SOURCE MATERIAL:

========

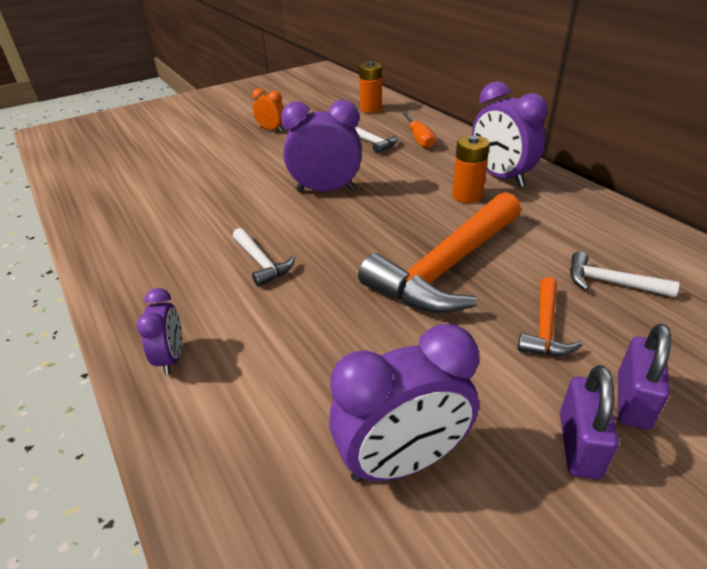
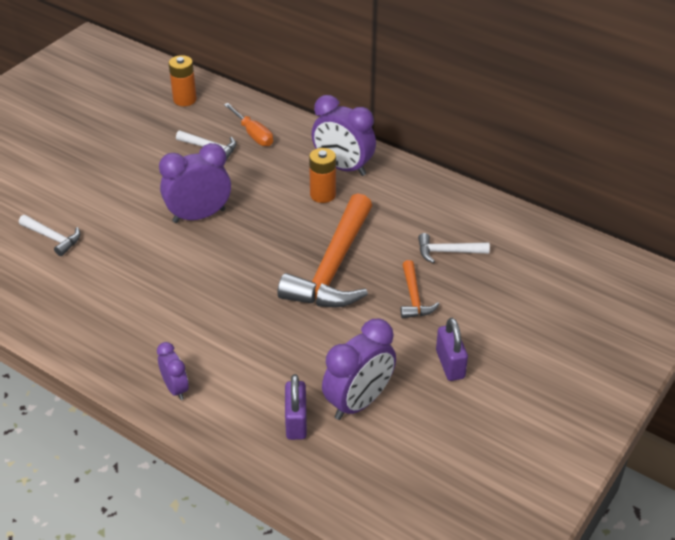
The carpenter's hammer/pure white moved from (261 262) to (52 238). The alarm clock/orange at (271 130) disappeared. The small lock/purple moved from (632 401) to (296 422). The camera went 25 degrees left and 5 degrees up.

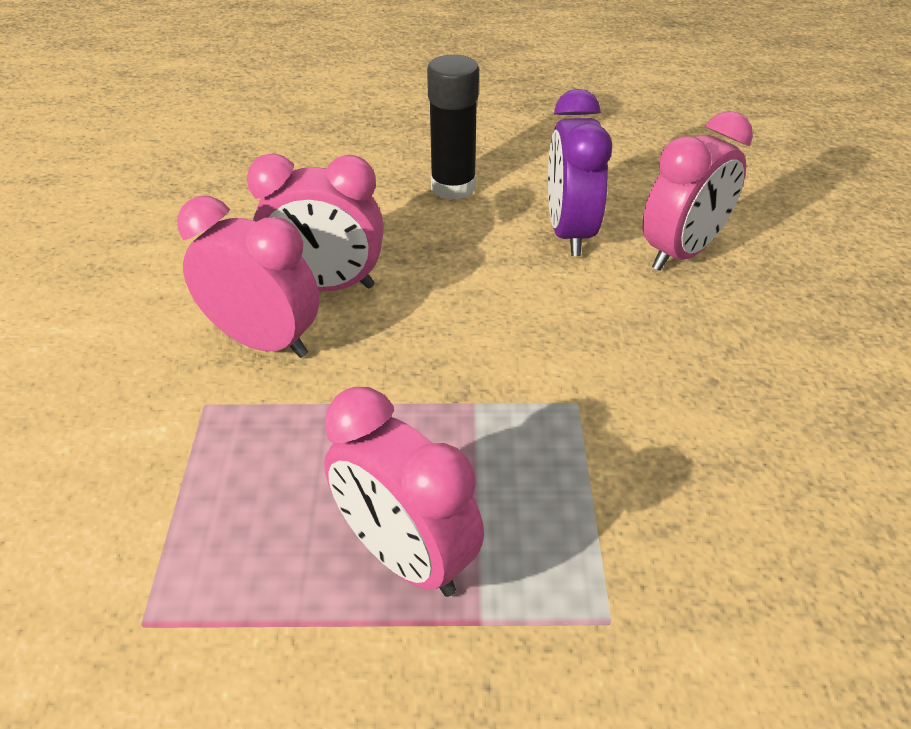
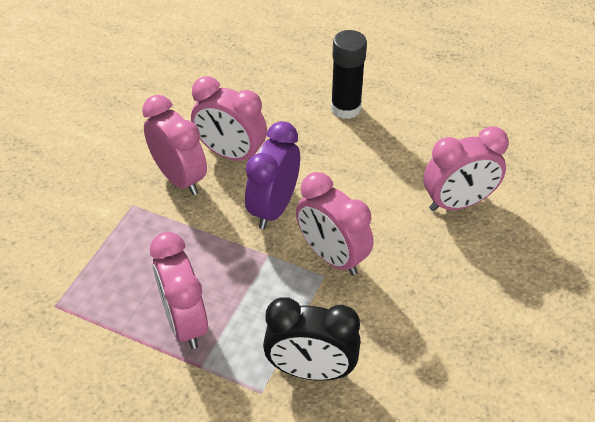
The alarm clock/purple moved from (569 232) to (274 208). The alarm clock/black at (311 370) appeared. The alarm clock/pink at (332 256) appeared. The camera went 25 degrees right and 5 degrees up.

========

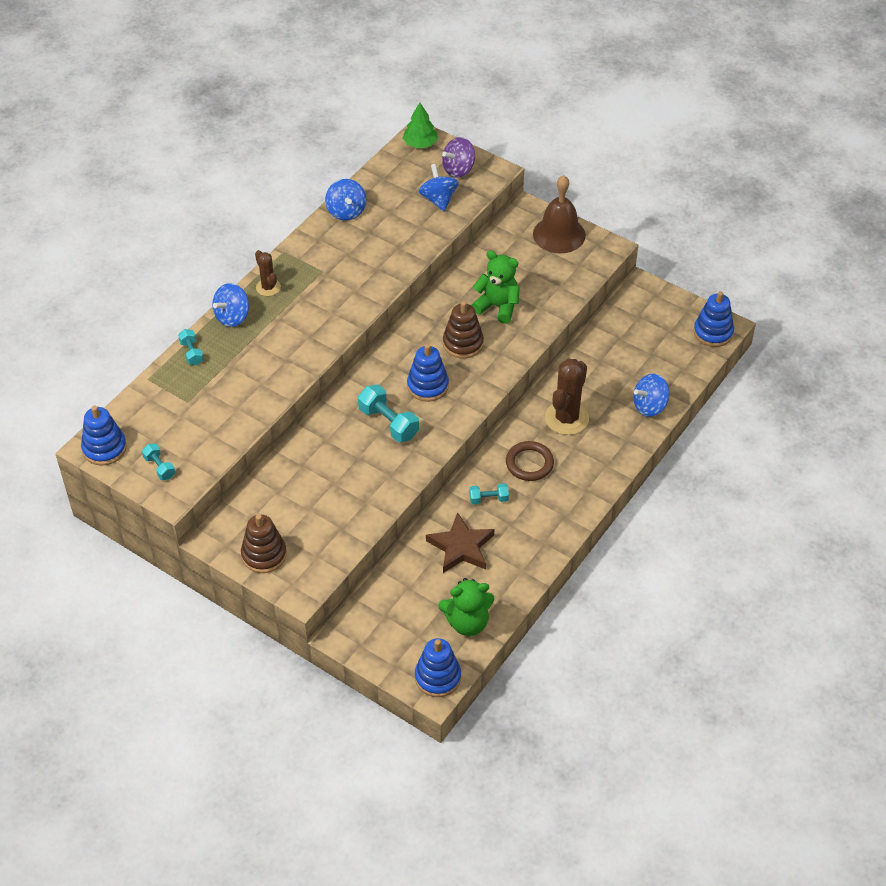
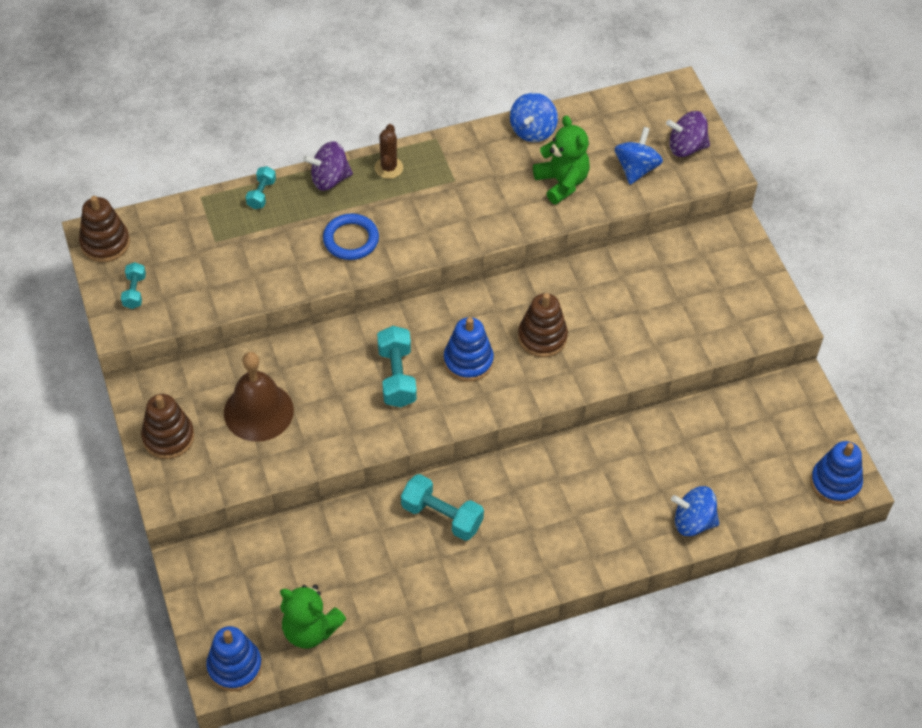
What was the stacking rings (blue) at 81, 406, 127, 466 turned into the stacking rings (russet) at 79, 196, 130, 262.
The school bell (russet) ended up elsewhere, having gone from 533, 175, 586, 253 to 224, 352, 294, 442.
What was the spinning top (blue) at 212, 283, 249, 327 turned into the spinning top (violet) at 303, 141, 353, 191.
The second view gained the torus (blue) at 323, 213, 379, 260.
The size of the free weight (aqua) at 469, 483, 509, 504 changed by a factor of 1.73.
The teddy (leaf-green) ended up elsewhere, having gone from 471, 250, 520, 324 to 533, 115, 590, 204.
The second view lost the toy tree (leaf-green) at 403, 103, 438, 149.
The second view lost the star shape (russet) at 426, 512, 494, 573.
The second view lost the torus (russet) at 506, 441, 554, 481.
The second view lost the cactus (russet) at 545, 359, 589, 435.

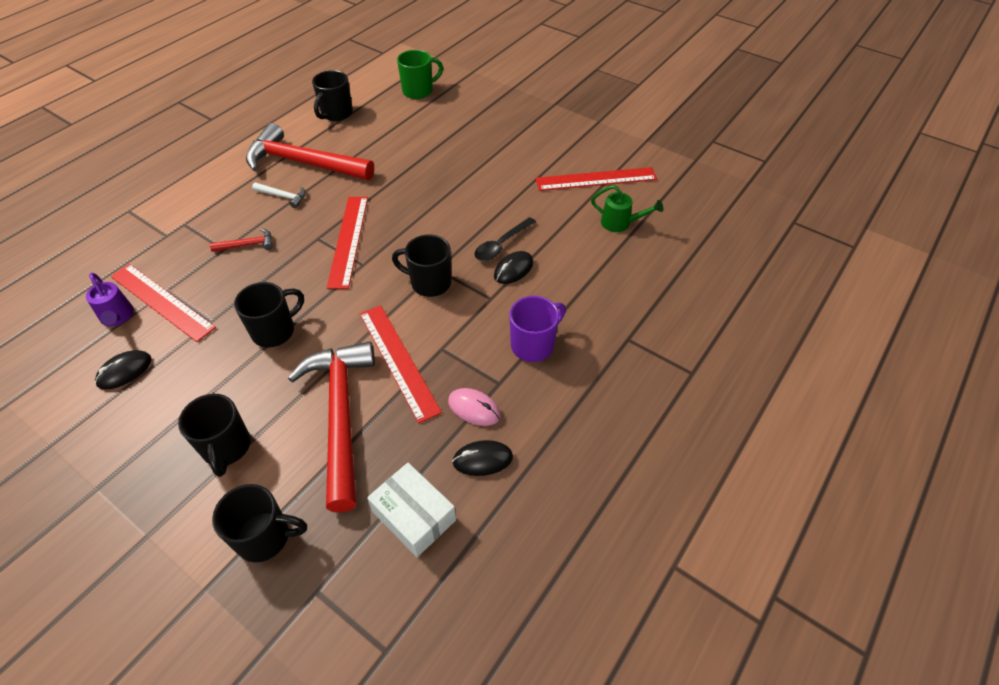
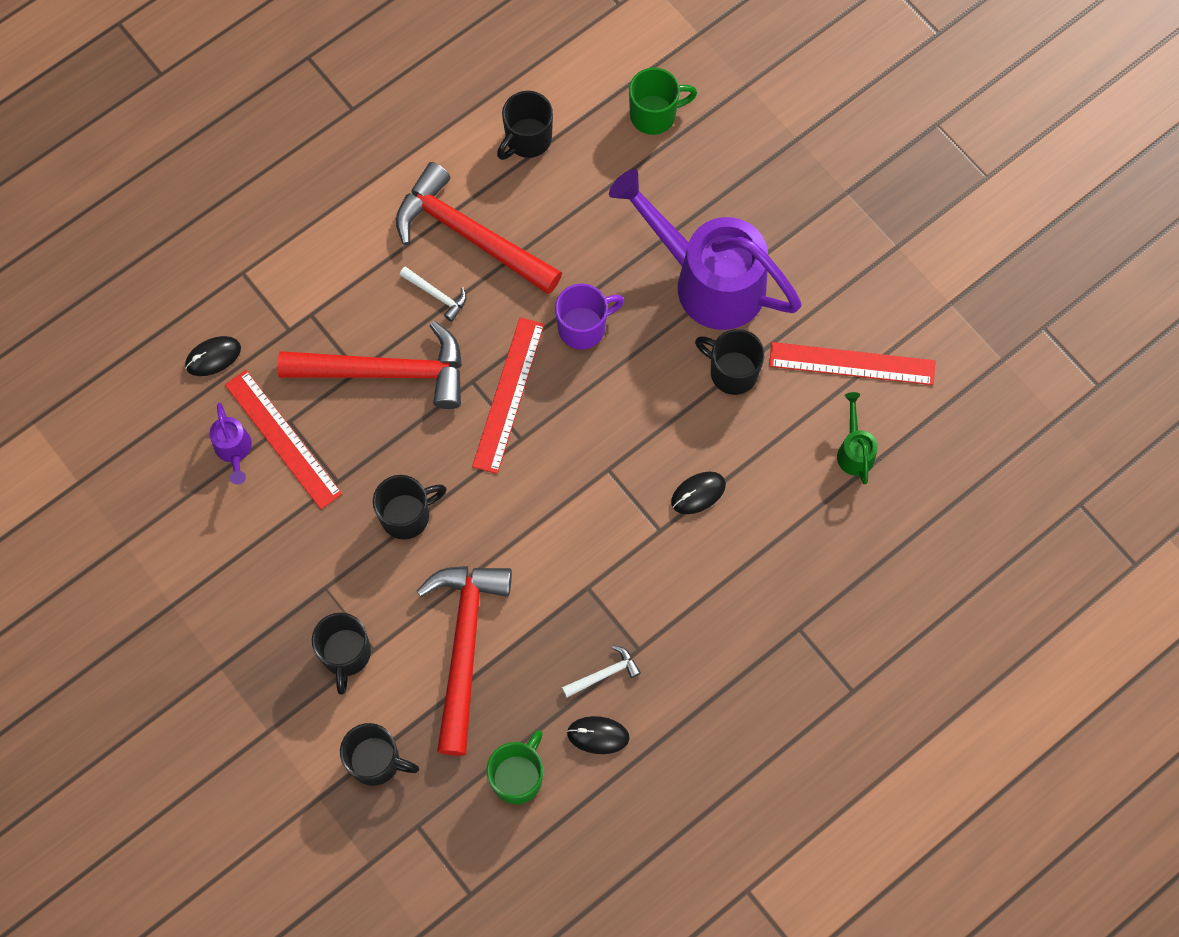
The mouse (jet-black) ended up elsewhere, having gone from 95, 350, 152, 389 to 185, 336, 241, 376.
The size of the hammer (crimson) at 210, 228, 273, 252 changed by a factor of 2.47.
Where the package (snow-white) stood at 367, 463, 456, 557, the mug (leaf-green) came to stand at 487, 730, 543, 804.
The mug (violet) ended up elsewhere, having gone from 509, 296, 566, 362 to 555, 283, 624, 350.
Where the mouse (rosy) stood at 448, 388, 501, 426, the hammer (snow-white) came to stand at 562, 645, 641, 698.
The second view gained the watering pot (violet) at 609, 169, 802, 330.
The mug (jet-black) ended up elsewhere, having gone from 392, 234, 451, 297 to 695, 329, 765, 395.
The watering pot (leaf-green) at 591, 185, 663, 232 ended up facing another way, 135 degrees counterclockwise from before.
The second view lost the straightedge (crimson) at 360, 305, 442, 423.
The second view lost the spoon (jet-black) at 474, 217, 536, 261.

========

Everything above from the line with "What was the stacking" to the line with "The second view lost the torus", both included, must be repeated exactly, and nothing outside that range.

What was the stacking rings (blue) at 81, 406, 127, 466 turned into the stacking rings (russet) at 79, 196, 130, 262.
The school bell (russet) ended up elsewhere, having gone from 533, 175, 586, 253 to 224, 352, 294, 442.
What was the spinning top (blue) at 212, 283, 249, 327 turned into the spinning top (violet) at 303, 141, 353, 191.
The second view gained the torus (blue) at 323, 213, 379, 260.
The size of the free weight (aqua) at 469, 483, 509, 504 changed by a factor of 1.73.
The teddy (leaf-green) ended up elsewhere, having gone from 471, 250, 520, 324 to 533, 115, 590, 204.
The second view lost the toy tree (leaf-green) at 403, 103, 438, 149.
The second view lost the star shape (russet) at 426, 512, 494, 573.
The second view lost the torus (russet) at 506, 441, 554, 481.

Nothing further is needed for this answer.